## [ACTIVITY]
Nothing but the data, repeated exactly, belongs in the answer.

[Change detection outputs]
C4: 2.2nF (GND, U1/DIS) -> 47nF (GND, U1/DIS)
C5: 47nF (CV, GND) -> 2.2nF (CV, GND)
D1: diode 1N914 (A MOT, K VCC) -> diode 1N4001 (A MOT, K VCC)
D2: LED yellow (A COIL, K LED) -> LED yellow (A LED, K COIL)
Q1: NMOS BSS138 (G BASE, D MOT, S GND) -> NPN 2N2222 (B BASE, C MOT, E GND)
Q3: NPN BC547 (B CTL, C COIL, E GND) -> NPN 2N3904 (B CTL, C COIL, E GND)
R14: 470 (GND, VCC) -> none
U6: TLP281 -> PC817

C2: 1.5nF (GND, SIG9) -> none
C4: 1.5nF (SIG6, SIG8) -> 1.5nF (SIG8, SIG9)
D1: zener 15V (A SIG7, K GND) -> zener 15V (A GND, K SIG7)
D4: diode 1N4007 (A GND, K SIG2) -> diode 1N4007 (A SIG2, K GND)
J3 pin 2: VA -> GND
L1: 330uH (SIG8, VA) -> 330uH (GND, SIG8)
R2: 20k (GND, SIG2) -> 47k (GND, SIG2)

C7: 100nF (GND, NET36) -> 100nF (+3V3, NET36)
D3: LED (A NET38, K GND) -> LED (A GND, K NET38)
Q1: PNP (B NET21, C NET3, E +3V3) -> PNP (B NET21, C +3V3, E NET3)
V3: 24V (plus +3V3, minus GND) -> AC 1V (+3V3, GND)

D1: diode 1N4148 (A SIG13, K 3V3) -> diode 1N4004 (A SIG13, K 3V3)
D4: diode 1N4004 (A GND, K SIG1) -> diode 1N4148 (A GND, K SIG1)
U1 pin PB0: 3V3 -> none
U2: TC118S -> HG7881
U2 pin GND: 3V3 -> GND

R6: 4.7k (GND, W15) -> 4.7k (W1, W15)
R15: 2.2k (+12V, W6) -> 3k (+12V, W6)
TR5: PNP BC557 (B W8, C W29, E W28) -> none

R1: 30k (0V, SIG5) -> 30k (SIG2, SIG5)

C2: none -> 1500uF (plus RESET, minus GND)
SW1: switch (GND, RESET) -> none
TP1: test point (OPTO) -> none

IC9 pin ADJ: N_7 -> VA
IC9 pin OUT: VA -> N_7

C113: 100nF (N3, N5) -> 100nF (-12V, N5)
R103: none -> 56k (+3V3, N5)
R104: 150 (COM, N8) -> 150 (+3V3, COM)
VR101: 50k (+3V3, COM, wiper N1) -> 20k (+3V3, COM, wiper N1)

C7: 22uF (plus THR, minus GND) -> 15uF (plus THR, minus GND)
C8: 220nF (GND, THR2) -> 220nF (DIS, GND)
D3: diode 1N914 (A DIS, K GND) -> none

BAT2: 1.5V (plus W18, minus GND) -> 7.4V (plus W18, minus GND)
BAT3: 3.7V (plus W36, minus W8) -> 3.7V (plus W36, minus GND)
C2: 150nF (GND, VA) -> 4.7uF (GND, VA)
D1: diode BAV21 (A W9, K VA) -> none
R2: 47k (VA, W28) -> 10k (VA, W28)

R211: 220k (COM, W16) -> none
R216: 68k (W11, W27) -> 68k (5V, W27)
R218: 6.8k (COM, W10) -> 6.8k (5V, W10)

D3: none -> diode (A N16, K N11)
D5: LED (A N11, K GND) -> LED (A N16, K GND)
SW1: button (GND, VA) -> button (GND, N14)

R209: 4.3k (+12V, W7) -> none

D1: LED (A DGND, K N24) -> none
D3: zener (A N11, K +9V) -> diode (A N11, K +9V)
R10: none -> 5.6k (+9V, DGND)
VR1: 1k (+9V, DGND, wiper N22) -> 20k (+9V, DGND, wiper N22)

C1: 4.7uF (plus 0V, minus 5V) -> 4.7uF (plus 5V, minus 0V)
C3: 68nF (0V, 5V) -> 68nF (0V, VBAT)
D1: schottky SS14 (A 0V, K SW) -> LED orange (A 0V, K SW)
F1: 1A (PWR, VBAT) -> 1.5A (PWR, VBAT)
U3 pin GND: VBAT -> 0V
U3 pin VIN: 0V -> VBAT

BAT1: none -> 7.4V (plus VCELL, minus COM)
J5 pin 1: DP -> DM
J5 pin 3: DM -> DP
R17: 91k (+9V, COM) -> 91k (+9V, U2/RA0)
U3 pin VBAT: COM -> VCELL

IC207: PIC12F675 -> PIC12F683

## [RESULT FOR THIS TASK]
C4: 2.2nF (GND, U1/DIS) -> 47nF (GND, U1/DIS)
C5: 47nF (CV, GND) -> 2.2nF (CV, GND)
D1: diode 1N914 (A MOT, K VCC) -> diode 1N4001 (A MOT, K VCC)
D2: LED yellow (A COIL, K LED) -> LED yellow (A LED, K COIL)
Q1: NMOS BSS138 (G BASE, D MOT, S GND) -> NPN 2N2222 (B BASE, C MOT, E GND)
Q3: NPN BC547 (B CTL, C COIL, E GND) -> NPN 2N3904 (B CTL, C COIL, E GND)
R14: 470 (GND, VCC) -> none
U6: TLP281 -> PC817

C2: 1.5nF (GND, SIG9) -> none
C4: 1.5nF (SIG6, SIG8) -> 1.5nF (SIG8, SIG9)
D1: zener 15V (A SIG7, K GND) -> zener 15V (A GND, K SIG7)
D4: diode 1N4007 (A GND, K SIG2) -> diode 1N4007 (A SIG2, K GND)
J3 pin 2: VA -> GND
L1: 330uH (SIG8, VA) -> 330uH (GND, SIG8)
R2: 20k (GND, SIG2) -> 47k (GND, SIG2)

C7: 100nF (GND, NET36) -> 100nF (+3V3, NET36)
D3: LED (A NET38, K GND) -> LED (A GND, K NET38)
Q1: PNP (B NET21, C NET3, E +3V3) -> PNP (B NET21, C +3V3, E NET3)
V3: 24V (plus +3V3, minus GND) -> AC 1V (+3V3, GND)

D1: diode 1N4148 (A SIG13, K 3V3) -> diode 1N4004 (A SIG13, K 3V3)
D4: diode 1N4004 (A GND, K SIG1) -> diode 1N4148 (A GND, K SIG1)
U1 pin PB0: 3V3 -> none
U2: TC118S -> HG7881
U2 pin GND: 3V3 -> GND

R6: 4.7k (GND, W15) -> 4.7k (W1, W15)
R15: 2.2k (+12V, W6) -> 3k (+12V, W6)
TR5: PNP BC557 (B W8, C W29, E W28) -> none

R1: 30k (0V, SIG5) -> 30k (SIG2, SIG5)

C2: none -> 1500uF (plus RESET, minus GND)
SW1: switch (GND, RESET) -> none
TP1: test point (OPTO) -> none

IC9 pin ADJ: N_7 -> VA
IC9 pin OUT: VA -> N_7

C113: 100nF (N3, N5) -> 100nF (-12V, N5)
R103: none -> 56k (+3V3, N5)
R104: 150 (COM, N8) -> 150 (+3V3, COM)
VR101: 50k (+3V3, COM, wiper N1) -> 20k (+3V3, COM, wiper N1)

C7: 22uF (plus THR, minus GND) -> 15uF (plus THR, minus GND)
C8: 220nF (GND, THR2) -> 220nF (DIS, GND)
D3: diode 1N914 (A DIS, K GND) -> none

BAT2: 1.5V (plus W18, minus GND) -> 7.4V (plus W18, minus GND)
BAT3: 3.7V (plus W36, minus W8) -> 3.7V (plus W36, minus GND)
C2: 150nF (GND, VA) -> 4.7uF (GND, VA)
D1: diode BAV21 (A W9, K VA) -> none
R2: 47k (VA, W28) -> 10k (VA, W28)

R211: 220k (COM, W16) -> none
R216: 68k (W11, W27) -> 68k (5V, W27)
R218: 6.8k (COM, W10) -> 6.8k (5V, W10)

D3: none -> diode (A N16, K N11)
D5: LED (A N11, K GND) -> LED (A N16, K GND)
SW1: button (GND, VA) -> button (GND, N14)

R209: 4.3k (+12V, W7) -> none

D1: LED (A DGND, K N24) -> none
D3: zener (A N11, K +9V) -> diode (A N11, K +9V)
R10: none -> 5.6k (+9V, DGND)
VR1: 1k (+9V, DGND, wiper N22) -> 20k (+9V, DGND, wiper N22)

C1: 4.7uF (plus 0V, minus 5V) -> 4.7uF (plus 5V, minus 0V)
C3: 68nF (0V, 5V) -> 68nF (0V, VBAT)
D1: schottky SS14 (A 0V, K SW) -> LED orange (A 0V, K SW)
F1: 1A (PWR, VBAT) -> 1.5A (PWR, VBAT)
U3 pin GND: VBAT -> 0V
U3 pin VIN: 0V -> VBAT

BAT1: none -> 7.4V (plus VCELL, minus COM)
J5 pin 1: DP -> DM
J5 pin 3: DM -> DP
R17: 91k (+9V, COM) -> 91k (+9V, U2/RA0)
U3 pin VBAT: COM -> VCELL

IC207: PIC12F675 -> PIC12F683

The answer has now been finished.